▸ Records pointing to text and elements

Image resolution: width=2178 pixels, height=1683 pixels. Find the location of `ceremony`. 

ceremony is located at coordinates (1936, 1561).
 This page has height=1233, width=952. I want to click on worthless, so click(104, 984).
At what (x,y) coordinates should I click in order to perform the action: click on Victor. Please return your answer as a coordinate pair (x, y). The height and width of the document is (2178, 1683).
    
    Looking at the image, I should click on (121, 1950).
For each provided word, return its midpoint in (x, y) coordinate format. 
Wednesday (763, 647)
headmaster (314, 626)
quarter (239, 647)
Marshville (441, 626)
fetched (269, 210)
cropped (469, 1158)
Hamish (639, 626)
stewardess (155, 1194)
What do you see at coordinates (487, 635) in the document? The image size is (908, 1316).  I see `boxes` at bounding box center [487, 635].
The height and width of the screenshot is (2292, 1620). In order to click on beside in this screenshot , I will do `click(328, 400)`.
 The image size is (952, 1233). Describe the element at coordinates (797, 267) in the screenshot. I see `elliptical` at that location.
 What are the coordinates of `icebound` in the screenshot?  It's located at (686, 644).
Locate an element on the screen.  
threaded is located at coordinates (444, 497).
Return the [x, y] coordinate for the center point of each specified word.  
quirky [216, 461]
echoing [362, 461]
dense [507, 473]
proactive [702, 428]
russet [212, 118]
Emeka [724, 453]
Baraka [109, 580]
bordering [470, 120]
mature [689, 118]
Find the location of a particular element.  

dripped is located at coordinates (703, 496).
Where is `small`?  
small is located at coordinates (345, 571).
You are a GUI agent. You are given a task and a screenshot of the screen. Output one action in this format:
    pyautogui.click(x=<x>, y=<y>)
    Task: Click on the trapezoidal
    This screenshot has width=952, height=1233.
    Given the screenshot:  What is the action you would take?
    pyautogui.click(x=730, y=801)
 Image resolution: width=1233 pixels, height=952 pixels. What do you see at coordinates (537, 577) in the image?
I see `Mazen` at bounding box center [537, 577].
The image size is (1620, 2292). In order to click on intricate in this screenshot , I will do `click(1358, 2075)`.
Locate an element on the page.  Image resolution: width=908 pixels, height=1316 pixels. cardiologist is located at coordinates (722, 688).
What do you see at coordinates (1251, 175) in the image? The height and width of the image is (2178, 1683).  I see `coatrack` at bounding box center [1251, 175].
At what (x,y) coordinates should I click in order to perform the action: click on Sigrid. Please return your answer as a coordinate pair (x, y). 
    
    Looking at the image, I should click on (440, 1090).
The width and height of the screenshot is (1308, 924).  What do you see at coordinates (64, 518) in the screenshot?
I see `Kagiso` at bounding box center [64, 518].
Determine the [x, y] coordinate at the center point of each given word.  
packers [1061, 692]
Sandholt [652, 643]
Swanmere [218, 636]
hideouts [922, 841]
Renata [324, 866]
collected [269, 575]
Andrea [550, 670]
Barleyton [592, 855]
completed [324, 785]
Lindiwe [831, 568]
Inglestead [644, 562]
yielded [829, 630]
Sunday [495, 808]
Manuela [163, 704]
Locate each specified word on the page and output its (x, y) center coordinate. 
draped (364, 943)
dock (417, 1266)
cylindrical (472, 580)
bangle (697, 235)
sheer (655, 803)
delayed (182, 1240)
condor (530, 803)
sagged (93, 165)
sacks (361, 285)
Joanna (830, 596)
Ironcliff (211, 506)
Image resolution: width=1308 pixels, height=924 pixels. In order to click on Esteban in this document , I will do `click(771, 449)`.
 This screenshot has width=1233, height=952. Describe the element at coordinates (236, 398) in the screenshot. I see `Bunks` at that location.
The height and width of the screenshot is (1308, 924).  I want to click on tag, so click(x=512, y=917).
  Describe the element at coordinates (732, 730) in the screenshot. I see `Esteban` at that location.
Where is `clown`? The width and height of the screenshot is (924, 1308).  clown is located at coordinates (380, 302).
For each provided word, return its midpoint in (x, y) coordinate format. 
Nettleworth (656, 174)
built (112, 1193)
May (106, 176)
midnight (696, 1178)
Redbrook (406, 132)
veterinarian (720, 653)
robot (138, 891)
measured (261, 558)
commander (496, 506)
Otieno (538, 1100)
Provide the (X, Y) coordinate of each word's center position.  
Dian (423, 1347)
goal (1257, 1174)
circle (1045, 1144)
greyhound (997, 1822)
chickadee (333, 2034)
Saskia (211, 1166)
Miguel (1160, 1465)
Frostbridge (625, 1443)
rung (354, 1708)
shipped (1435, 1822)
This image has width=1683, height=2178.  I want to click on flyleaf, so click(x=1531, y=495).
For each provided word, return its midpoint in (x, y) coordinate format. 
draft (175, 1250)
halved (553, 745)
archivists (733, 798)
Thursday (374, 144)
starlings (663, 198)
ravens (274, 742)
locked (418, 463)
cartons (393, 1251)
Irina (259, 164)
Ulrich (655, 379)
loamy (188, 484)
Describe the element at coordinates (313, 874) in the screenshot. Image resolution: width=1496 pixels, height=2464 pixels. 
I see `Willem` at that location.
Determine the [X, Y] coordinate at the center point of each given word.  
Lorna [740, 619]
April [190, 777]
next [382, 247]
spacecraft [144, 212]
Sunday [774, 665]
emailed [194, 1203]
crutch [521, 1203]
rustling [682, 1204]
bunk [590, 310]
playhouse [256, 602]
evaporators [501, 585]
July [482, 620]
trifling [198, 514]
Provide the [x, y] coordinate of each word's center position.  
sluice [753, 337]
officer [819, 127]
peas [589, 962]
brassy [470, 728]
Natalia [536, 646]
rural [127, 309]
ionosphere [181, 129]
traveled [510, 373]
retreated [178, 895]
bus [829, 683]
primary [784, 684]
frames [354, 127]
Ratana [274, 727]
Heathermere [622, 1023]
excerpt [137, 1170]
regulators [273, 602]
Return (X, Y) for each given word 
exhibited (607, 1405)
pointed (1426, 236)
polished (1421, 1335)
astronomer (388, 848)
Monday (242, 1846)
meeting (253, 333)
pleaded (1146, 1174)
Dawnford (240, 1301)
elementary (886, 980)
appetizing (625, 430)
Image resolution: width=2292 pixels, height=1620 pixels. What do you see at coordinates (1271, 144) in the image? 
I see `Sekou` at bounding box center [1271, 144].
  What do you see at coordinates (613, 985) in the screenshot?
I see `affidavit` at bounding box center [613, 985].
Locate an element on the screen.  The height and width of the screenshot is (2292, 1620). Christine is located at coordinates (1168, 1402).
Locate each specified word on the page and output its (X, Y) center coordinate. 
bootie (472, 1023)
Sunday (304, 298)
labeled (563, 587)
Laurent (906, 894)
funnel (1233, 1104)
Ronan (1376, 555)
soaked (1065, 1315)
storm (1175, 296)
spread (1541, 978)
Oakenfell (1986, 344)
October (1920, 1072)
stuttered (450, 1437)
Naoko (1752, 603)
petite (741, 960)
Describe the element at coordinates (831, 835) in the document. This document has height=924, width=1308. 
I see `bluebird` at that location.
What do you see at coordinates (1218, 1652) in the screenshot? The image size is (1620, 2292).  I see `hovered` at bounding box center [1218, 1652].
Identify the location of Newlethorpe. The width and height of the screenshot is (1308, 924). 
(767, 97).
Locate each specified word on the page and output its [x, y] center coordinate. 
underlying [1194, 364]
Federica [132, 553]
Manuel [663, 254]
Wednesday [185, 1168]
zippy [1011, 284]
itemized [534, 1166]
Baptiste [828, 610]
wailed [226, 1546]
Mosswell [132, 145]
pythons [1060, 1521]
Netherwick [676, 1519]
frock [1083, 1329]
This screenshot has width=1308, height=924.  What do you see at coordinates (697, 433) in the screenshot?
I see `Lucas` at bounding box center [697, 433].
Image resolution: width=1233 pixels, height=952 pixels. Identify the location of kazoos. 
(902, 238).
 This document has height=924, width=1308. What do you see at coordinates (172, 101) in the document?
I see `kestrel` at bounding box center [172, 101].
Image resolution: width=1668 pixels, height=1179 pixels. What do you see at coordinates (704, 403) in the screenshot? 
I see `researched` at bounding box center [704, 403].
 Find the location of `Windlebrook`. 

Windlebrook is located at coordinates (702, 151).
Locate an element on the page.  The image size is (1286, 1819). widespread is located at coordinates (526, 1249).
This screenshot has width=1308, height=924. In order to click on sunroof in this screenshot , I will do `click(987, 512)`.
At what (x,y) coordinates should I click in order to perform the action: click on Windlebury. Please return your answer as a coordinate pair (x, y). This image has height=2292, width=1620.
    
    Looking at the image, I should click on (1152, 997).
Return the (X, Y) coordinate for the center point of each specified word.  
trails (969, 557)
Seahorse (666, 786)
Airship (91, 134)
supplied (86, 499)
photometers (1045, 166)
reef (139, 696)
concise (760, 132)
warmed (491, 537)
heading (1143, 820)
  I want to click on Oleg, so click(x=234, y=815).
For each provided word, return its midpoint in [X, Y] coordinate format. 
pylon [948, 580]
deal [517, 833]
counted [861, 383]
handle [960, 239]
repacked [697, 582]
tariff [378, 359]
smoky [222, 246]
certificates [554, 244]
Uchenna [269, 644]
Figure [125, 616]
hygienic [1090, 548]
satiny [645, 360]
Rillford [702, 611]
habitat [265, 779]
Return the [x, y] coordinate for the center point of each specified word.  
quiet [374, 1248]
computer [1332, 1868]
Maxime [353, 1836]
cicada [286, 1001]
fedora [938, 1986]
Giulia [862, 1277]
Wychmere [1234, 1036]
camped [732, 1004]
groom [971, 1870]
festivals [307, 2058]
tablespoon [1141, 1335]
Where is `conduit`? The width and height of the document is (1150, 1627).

▸ What is needed
Copy out again, word for word, the lines in the records from the one containing "Mosswell [132, 145]" through the one containing "center [697, 433].", including both of those lines.

▸ The output
Mosswell [132, 145]
pythons [1060, 1521]
Netherwick [676, 1519]
frock [1083, 1329]
This screenshot has width=1308, height=924.  What do you see at coordinates (697, 433) in the screenshot?
I see `Lucas` at bounding box center [697, 433].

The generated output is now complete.